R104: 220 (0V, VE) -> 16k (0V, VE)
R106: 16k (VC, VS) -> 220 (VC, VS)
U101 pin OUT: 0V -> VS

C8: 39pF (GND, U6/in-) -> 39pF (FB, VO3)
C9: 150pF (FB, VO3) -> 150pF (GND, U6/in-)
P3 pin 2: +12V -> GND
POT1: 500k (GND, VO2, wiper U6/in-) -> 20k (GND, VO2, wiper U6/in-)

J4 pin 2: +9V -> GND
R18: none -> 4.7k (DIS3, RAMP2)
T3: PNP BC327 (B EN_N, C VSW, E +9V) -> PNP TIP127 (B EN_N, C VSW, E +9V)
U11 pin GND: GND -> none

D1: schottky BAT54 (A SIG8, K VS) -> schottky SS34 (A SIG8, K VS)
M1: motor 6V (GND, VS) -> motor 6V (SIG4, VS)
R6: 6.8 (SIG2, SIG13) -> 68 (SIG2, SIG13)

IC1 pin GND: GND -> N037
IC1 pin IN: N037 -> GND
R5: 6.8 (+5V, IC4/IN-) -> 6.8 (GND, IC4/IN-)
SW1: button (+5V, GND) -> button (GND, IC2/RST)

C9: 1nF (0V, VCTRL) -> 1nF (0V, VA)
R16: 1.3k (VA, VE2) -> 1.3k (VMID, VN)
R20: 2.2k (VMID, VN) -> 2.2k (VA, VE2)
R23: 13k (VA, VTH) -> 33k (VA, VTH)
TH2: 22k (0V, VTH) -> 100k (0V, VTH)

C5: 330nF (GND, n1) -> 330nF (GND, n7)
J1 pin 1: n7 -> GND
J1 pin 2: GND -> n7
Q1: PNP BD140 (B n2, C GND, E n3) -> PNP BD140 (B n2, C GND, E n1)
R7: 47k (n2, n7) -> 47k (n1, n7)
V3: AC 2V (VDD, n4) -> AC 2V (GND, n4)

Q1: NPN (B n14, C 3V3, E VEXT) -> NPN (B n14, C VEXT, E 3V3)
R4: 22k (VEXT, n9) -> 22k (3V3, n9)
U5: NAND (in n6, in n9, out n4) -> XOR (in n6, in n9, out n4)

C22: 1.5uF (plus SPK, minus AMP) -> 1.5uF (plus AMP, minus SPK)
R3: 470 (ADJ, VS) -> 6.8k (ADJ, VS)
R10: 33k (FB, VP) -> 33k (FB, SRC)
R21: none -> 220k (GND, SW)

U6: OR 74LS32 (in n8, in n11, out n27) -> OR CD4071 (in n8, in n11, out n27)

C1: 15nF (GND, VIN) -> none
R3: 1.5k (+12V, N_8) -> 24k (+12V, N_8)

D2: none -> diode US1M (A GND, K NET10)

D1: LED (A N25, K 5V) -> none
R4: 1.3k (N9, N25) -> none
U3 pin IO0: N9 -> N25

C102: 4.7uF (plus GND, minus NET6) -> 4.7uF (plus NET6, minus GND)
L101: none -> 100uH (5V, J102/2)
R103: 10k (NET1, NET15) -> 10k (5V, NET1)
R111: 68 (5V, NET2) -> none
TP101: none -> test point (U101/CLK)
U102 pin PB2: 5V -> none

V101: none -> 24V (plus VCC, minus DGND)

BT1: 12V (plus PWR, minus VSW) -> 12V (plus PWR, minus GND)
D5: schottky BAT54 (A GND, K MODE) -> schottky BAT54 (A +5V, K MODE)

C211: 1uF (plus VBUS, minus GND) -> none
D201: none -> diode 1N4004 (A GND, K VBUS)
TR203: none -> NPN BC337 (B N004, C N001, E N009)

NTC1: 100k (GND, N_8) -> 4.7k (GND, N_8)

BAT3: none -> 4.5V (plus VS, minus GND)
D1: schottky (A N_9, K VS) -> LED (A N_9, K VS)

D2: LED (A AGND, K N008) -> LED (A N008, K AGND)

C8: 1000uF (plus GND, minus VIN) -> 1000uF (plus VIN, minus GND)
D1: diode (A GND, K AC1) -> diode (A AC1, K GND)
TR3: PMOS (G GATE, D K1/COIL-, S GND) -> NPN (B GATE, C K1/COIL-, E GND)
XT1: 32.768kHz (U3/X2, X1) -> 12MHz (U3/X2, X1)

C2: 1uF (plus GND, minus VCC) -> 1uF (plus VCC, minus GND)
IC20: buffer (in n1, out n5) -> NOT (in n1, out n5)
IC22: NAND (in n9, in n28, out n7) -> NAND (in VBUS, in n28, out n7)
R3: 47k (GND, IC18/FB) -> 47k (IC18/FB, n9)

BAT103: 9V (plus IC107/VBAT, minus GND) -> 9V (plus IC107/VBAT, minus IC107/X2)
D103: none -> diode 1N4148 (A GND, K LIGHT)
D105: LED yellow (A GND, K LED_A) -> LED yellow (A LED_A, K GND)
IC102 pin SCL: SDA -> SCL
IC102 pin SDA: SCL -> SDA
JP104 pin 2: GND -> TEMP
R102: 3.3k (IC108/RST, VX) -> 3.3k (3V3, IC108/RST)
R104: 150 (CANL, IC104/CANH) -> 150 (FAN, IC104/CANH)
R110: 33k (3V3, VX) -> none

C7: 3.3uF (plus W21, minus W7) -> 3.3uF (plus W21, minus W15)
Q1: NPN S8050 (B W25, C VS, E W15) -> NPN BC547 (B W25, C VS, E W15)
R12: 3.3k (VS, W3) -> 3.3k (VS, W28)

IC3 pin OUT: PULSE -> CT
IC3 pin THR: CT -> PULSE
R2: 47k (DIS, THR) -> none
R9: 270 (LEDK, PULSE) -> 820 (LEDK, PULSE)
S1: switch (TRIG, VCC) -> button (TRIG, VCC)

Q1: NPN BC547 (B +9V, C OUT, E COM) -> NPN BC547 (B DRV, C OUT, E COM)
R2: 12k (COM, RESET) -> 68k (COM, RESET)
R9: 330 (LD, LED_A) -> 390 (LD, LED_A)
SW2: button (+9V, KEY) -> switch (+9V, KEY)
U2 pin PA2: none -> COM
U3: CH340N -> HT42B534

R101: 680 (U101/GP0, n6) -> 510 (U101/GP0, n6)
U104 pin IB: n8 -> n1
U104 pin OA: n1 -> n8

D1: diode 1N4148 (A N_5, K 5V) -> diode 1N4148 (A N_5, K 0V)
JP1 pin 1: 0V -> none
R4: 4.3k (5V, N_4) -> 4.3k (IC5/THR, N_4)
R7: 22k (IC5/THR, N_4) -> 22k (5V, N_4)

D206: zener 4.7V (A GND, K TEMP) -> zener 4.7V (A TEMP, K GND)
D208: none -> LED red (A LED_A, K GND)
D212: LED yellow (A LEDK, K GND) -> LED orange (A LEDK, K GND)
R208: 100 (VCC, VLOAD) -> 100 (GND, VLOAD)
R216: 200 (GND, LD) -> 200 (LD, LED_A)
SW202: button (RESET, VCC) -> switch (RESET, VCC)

——

WORK TO BE COMPLETED:
Whatever the entries above contain, reproduce all of them exactly.

SOLVED PROBLEM:
R104: 220 (0V, VE) -> 16k (0V, VE)
R106: 16k (VC, VS) -> 220 (VC, VS)
U101 pin OUT: 0V -> VS

C8: 39pF (GND, U6/in-) -> 39pF (FB, VO3)
C9: 150pF (FB, VO3) -> 150pF (GND, U6/in-)
P3 pin 2: +12V -> GND
POT1: 500k (GND, VO2, wiper U6/in-) -> 20k (GND, VO2, wiper U6/in-)

J4 pin 2: +9V -> GND
R18: none -> 4.7k (DIS3, RAMP2)
T3: PNP BC327 (B EN_N, C VSW, E +9V) -> PNP TIP127 (B EN_N, C VSW, E +9V)
U11 pin GND: GND -> none

D1: schottky BAT54 (A SIG8, K VS) -> schottky SS34 (A SIG8, K VS)
M1: motor 6V (GND, VS) -> motor 6V (SIG4, VS)
R6: 6.8 (SIG2, SIG13) -> 68 (SIG2, SIG13)

IC1 pin GND: GND -> N037
IC1 pin IN: N037 -> GND
R5: 6.8 (+5V, IC4/IN-) -> 6.8 (GND, IC4/IN-)
SW1: button (+5V, GND) -> button (GND, IC2/RST)

C9: 1nF (0V, VCTRL) -> 1nF (0V, VA)
R16: 1.3k (VA, VE2) -> 1.3k (VMID, VN)
R20: 2.2k (VMID, VN) -> 2.2k (VA, VE2)
R23: 13k (VA, VTH) -> 33k (VA, VTH)
TH2: 22k (0V, VTH) -> 100k (0V, VTH)

C5: 330nF (GND, n1) -> 330nF (GND, n7)
J1 pin 1: n7 -> GND
J1 pin 2: GND -> n7
Q1: PNP BD140 (B n2, C GND, E n3) -> PNP BD140 (B n2, C GND, E n1)
R7: 47k (n2, n7) -> 47k (n1, n7)
V3: AC 2V (VDD, n4) -> AC 2V (GND, n4)

Q1: NPN (B n14, C 3V3, E VEXT) -> NPN (B n14, C VEXT, E 3V3)
R4: 22k (VEXT, n9) -> 22k (3V3, n9)
U5: NAND (in n6, in n9, out n4) -> XOR (in n6, in n9, out n4)

C22: 1.5uF (plus SPK, minus AMP) -> 1.5uF (plus AMP, minus SPK)
R3: 470 (ADJ, VS) -> 6.8k (ADJ, VS)
R10: 33k (FB, VP) -> 33k (FB, SRC)
R21: none -> 220k (GND, SW)

U6: OR 74LS32 (in n8, in n11, out n27) -> OR CD4071 (in n8, in n11, out n27)

C1: 15nF (GND, VIN) -> none
R3: 1.5k (+12V, N_8) -> 24k (+12V, N_8)

D2: none -> diode US1M (A GND, K NET10)

D1: LED (A N25, K 5V) -> none
R4: 1.3k (N9, N25) -> none
U3 pin IO0: N9 -> N25

C102: 4.7uF (plus GND, minus NET6) -> 4.7uF (plus NET6, minus GND)
L101: none -> 100uH (5V, J102/2)
R103: 10k (NET1, NET15) -> 10k (5V, NET1)
R111: 68 (5V, NET2) -> none
TP101: none -> test point (U101/CLK)
U102 pin PB2: 5V -> none

V101: none -> 24V (plus VCC, minus DGND)

BT1: 12V (plus PWR, minus VSW) -> 12V (plus PWR, minus GND)
D5: schottky BAT54 (A GND, K MODE) -> schottky BAT54 (A +5V, K MODE)

C211: 1uF (plus VBUS, minus GND) -> none
D201: none -> diode 1N4004 (A GND, K VBUS)
TR203: none -> NPN BC337 (B N004, C N001, E N009)

NTC1: 100k (GND, N_8) -> 4.7k (GND, N_8)

BAT3: none -> 4.5V (plus VS, minus GND)
D1: schottky (A N_9, K VS) -> LED (A N_9, K VS)

D2: LED (A AGND, K N008) -> LED (A N008, K AGND)

C8: 1000uF (plus GND, minus VIN) -> 1000uF (plus VIN, minus GND)
D1: diode (A GND, K AC1) -> diode (A AC1, K GND)
TR3: PMOS (G GATE, D K1/COIL-, S GND) -> NPN (B GATE, C K1/COIL-, E GND)
XT1: 32.768kHz (U3/X2, X1) -> 12MHz (U3/X2, X1)

C2: 1uF (plus GND, minus VCC) -> 1uF (plus VCC, minus GND)
IC20: buffer (in n1, out n5) -> NOT (in n1, out n5)
IC22: NAND (in n9, in n28, out n7) -> NAND (in VBUS, in n28, out n7)
R3: 47k (GND, IC18/FB) -> 47k (IC18/FB, n9)

BAT103: 9V (plus IC107/VBAT, minus GND) -> 9V (plus IC107/VBAT, minus IC107/X2)
D103: none -> diode 1N4148 (A GND, K LIGHT)
D105: LED yellow (A GND, K LED_A) -> LED yellow (A LED_A, K GND)
IC102 pin SCL: SDA -> SCL
IC102 pin SDA: SCL -> SDA
JP104 pin 2: GND -> TEMP
R102: 3.3k (IC108/RST, VX) -> 3.3k (3V3, IC108/RST)
R104: 150 (CANL, IC104/CANH) -> 150 (FAN, IC104/CANH)
R110: 33k (3V3, VX) -> none

C7: 3.3uF (plus W21, minus W7) -> 3.3uF (plus W21, minus W15)
Q1: NPN S8050 (B W25, C VS, E W15) -> NPN BC547 (B W25, C VS, E W15)
R12: 3.3k (VS, W3) -> 3.3k (VS, W28)

IC3 pin OUT: PULSE -> CT
IC3 pin THR: CT -> PULSE
R2: 47k (DIS, THR) -> none
R9: 270 (LEDK, PULSE) -> 820 (LEDK, PULSE)
S1: switch (TRIG, VCC) -> button (TRIG, VCC)

Q1: NPN BC547 (B +9V, C OUT, E COM) -> NPN BC547 (B DRV, C OUT, E COM)
R2: 12k (COM, RESET) -> 68k (COM, RESET)
R9: 330 (LD, LED_A) -> 390 (LD, LED_A)
SW2: button (+9V, KEY) -> switch (+9V, KEY)
U2 pin PA2: none -> COM
U3: CH340N -> HT42B534

R101: 680 (U101/GP0, n6) -> 510 (U101/GP0, n6)
U104 pin IB: n8 -> n1
U104 pin OA: n1 -> n8

D1: diode 1N4148 (A N_5, K 5V) -> diode 1N4148 (A N_5, K 0V)
JP1 pin 1: 0V -> none
R4: 4.3k (5V, N_4) -> 4.3k (IC5/THR, N_4)
R7: 22k (IC5/THR, N_4) -> 22k (5V, N_4)

D206: zener 4.7V (A GND, K TEMP) -> zener 4.7V (A TEMP, K GND)
D208: none -> LED red (A LED_A, K GND)
D212: LED yellow (A LEDK, K GND) -> LED orange (A LEDK, K GND)
R208: 100 (VCC, VLOAD) -> 100 (GND, VLOAD)
R216: 200 (GND, LD) -> 200 (LD, LED_A)
SW202: button (RESET, VCC) -> switch (RESET, VCC)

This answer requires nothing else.